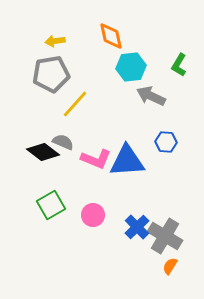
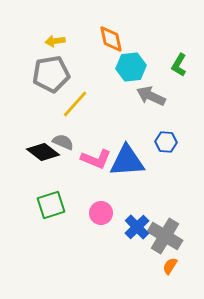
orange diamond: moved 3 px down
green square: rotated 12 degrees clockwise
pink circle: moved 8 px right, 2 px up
---
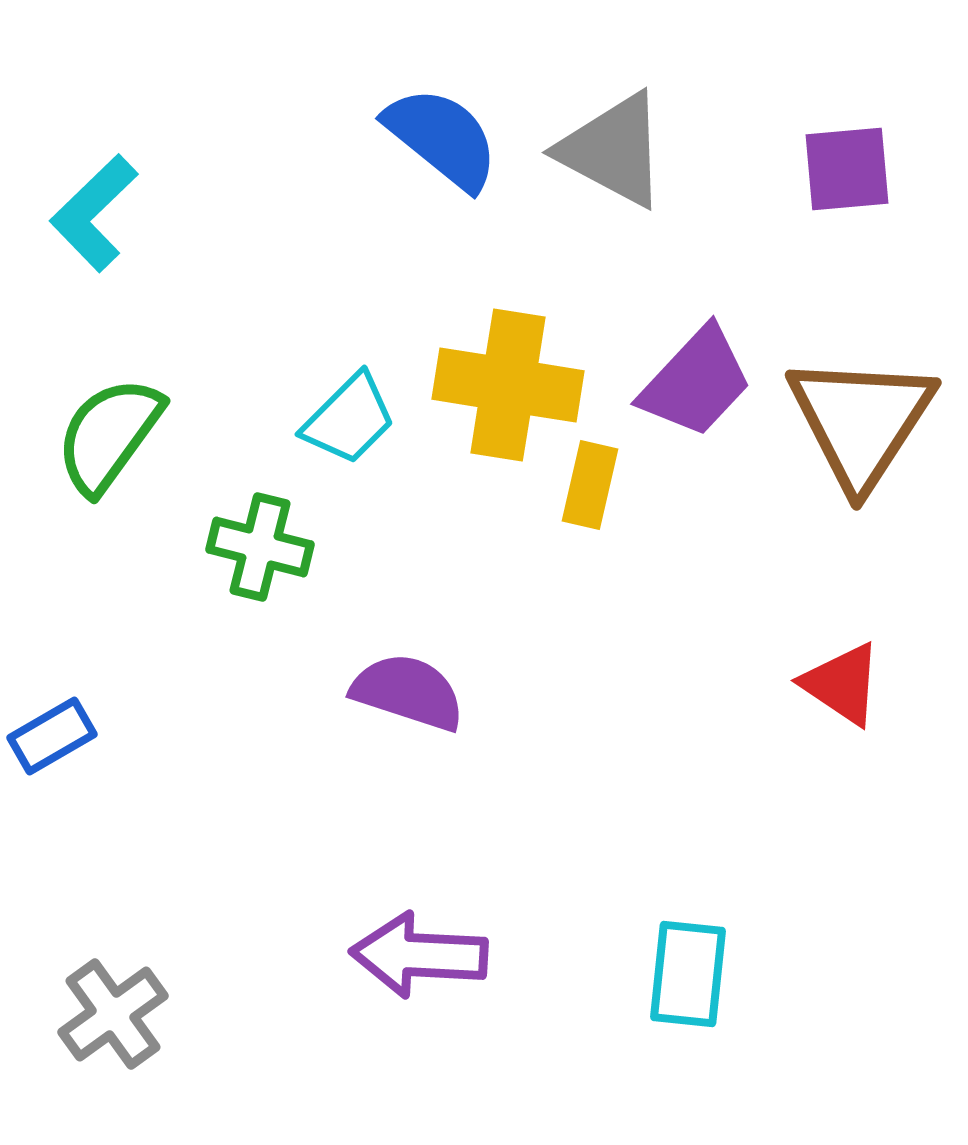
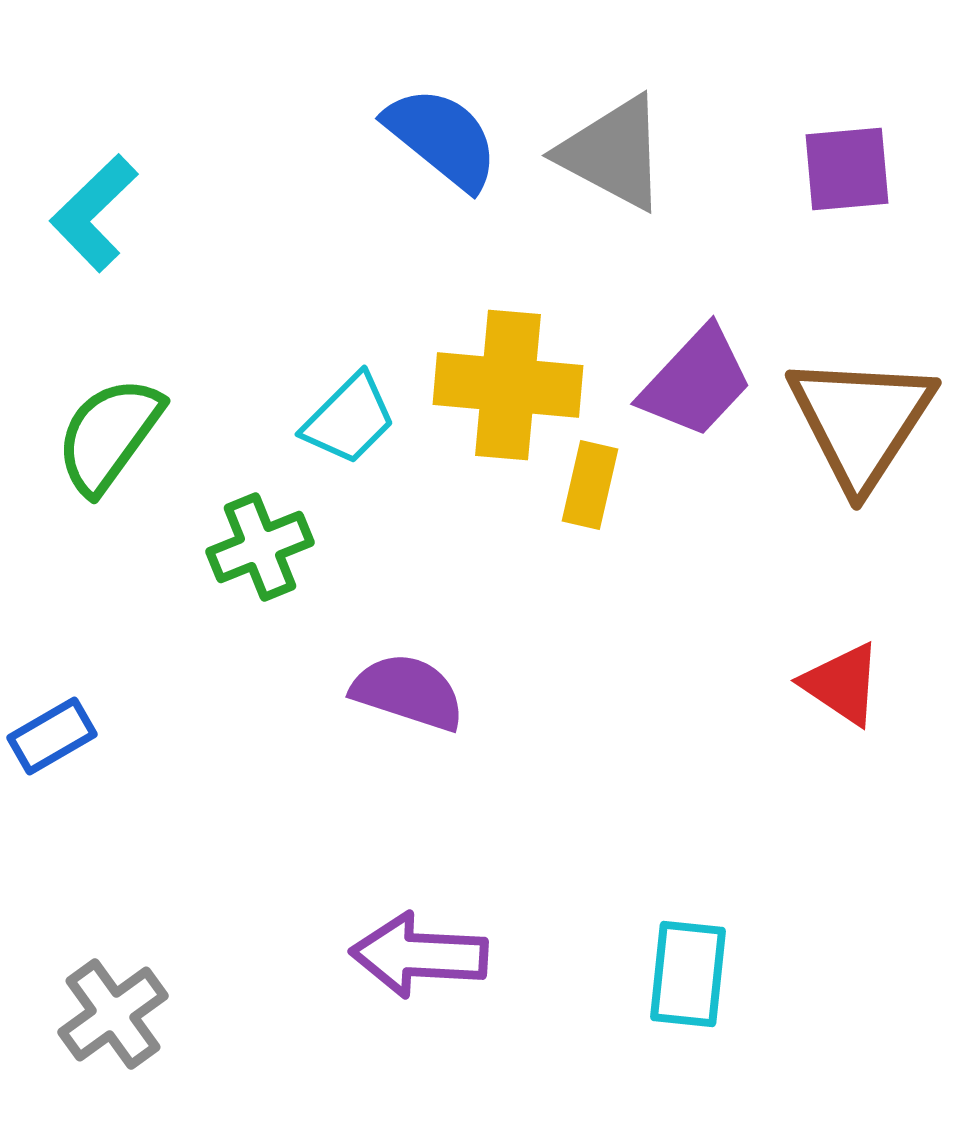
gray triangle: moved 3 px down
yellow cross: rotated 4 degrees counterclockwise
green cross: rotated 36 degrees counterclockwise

- _GIVEN TASK_
Copy out, word for word, the lines running from the line with "orange diamond: moved 3 px down" up to and including the line with "pink circle: moved 8 px right, 2 px up", and nothing else.

- _SOLUTION_
orange diamond: moved 3 px down
green square: rotated 12 degrees clockwise
pink circle: moved 8 px right, 2 px up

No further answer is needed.